• [WORK TASK]:
Restate word for word the lines of the entries below, starting with the line that holds "OLED: SH1106 -> SSD1306" and ending with the line that holds "OLED pin SCL: RX -> D3", and no others.

• [DATASET EXTRACT]:

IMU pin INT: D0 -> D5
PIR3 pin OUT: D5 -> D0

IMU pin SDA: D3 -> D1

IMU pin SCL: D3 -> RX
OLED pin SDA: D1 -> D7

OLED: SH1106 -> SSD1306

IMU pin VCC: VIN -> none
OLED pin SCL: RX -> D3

==

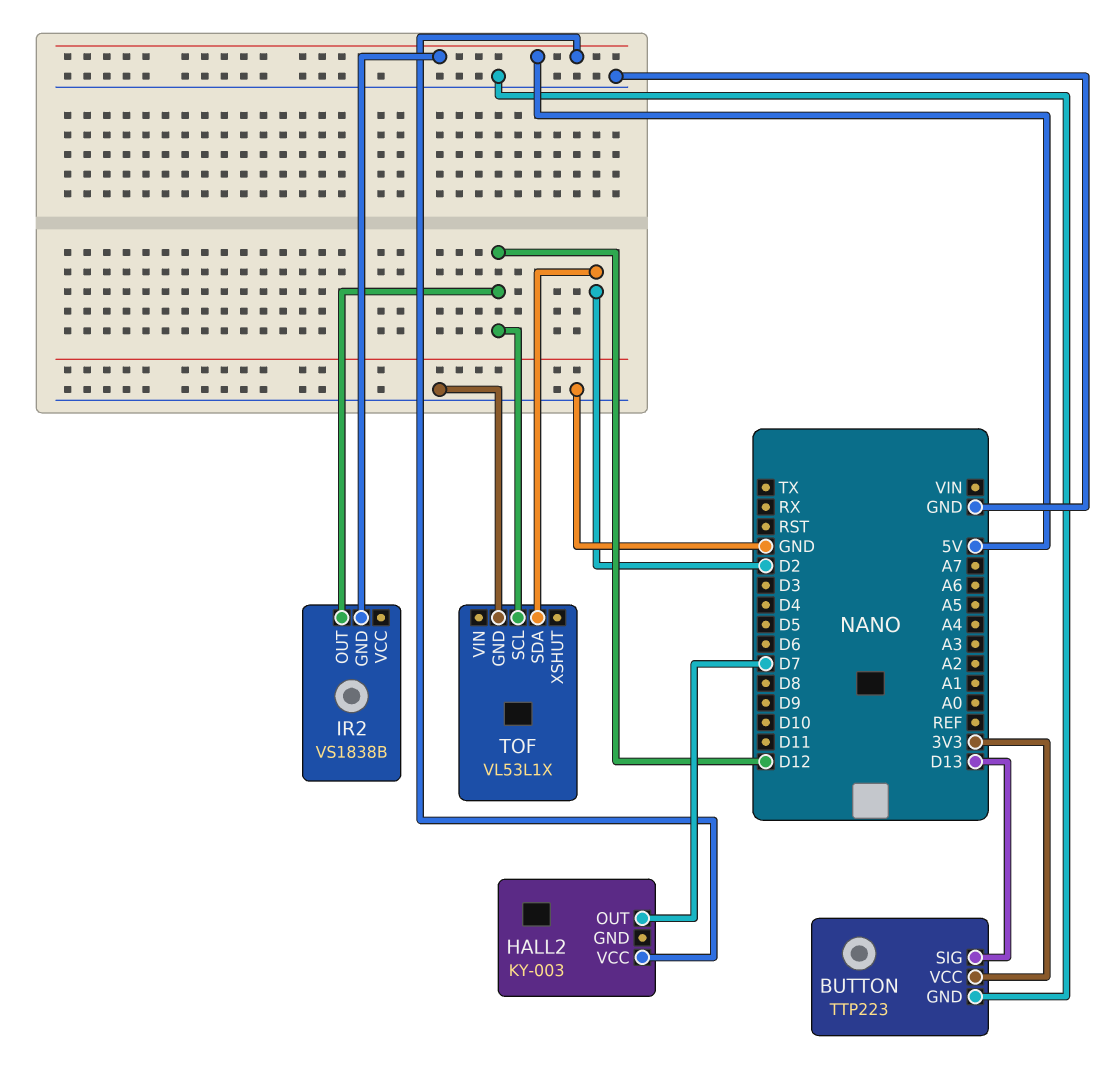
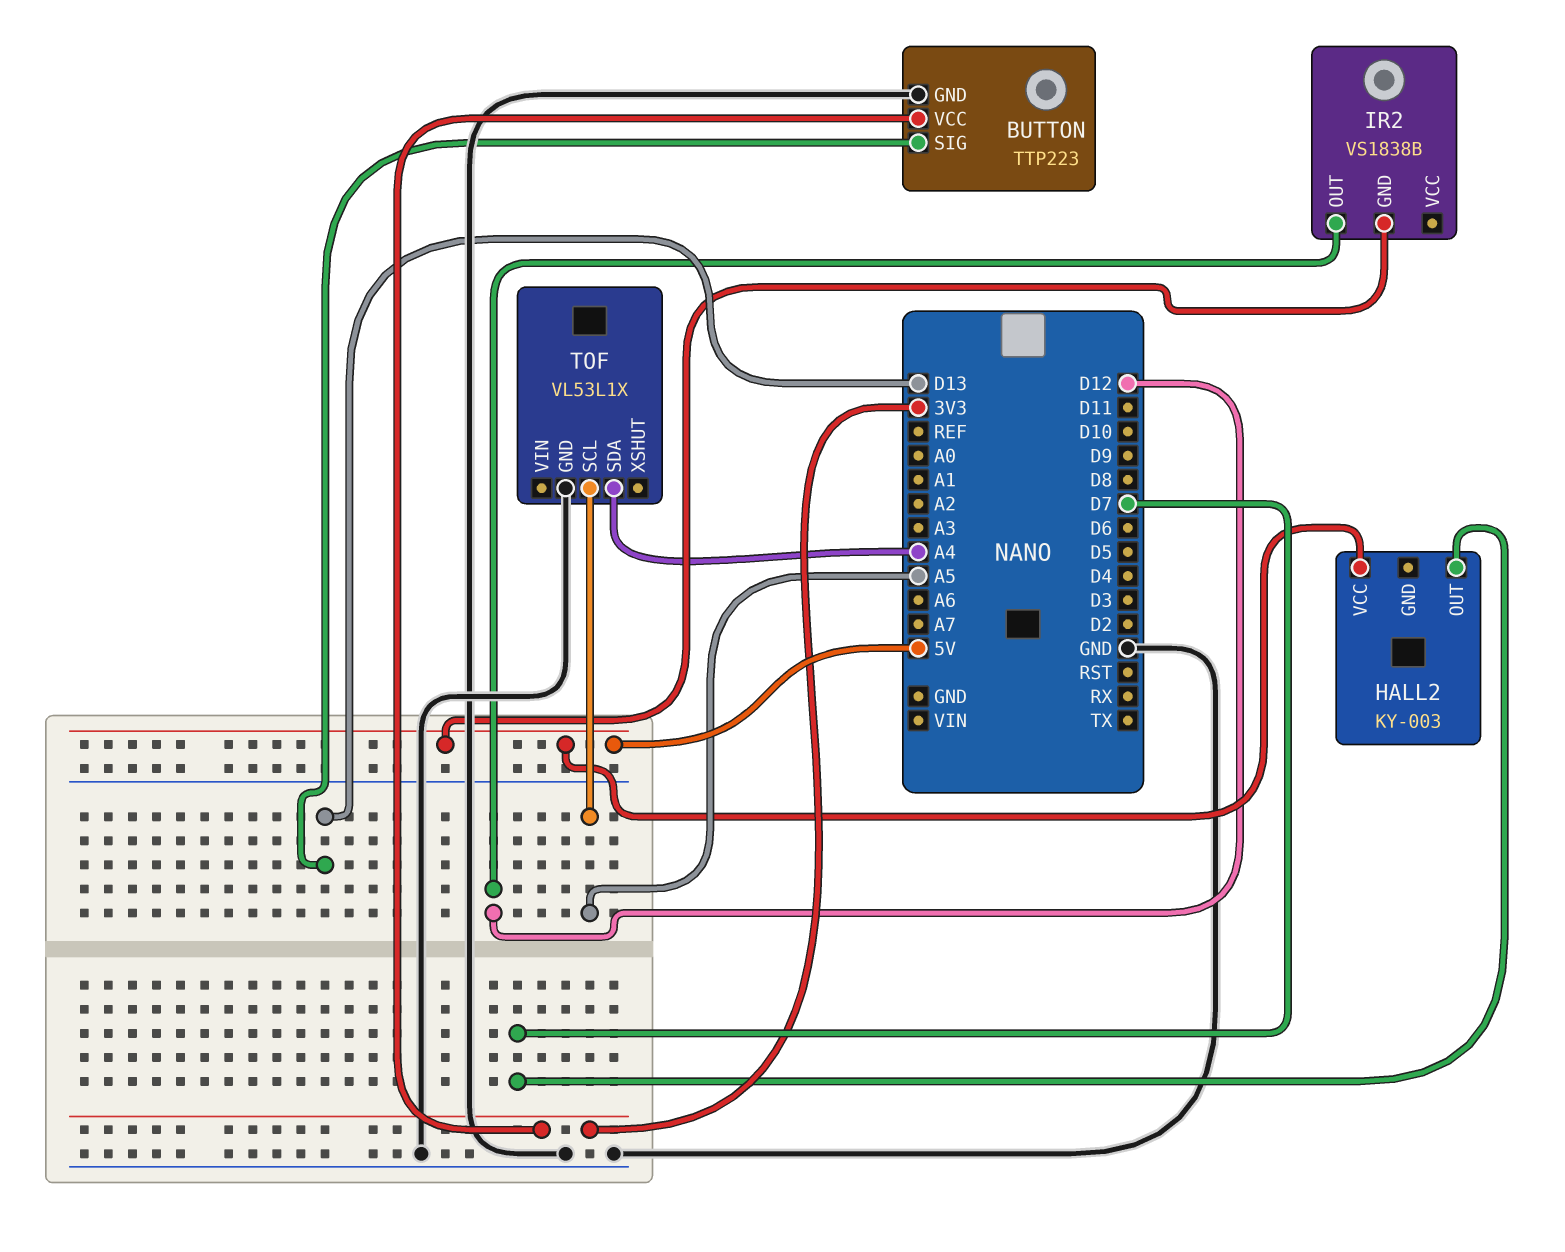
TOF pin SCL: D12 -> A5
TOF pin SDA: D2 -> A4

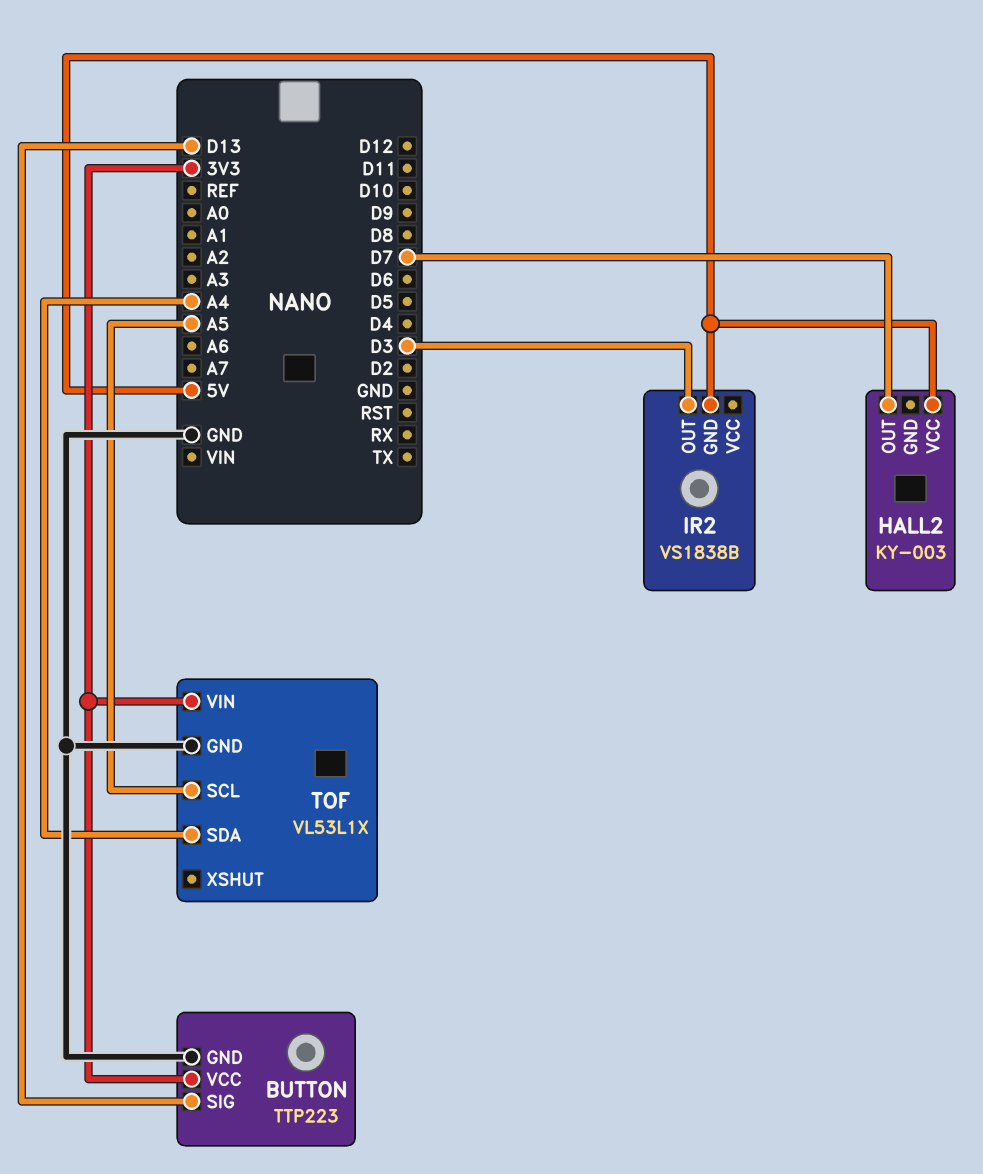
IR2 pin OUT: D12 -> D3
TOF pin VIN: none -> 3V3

• [THE ANSWER]:
OLED: SH1106 -> SSD1306

IMU pin VCC: VIN -> none
OLED pin SCL: RX -> D3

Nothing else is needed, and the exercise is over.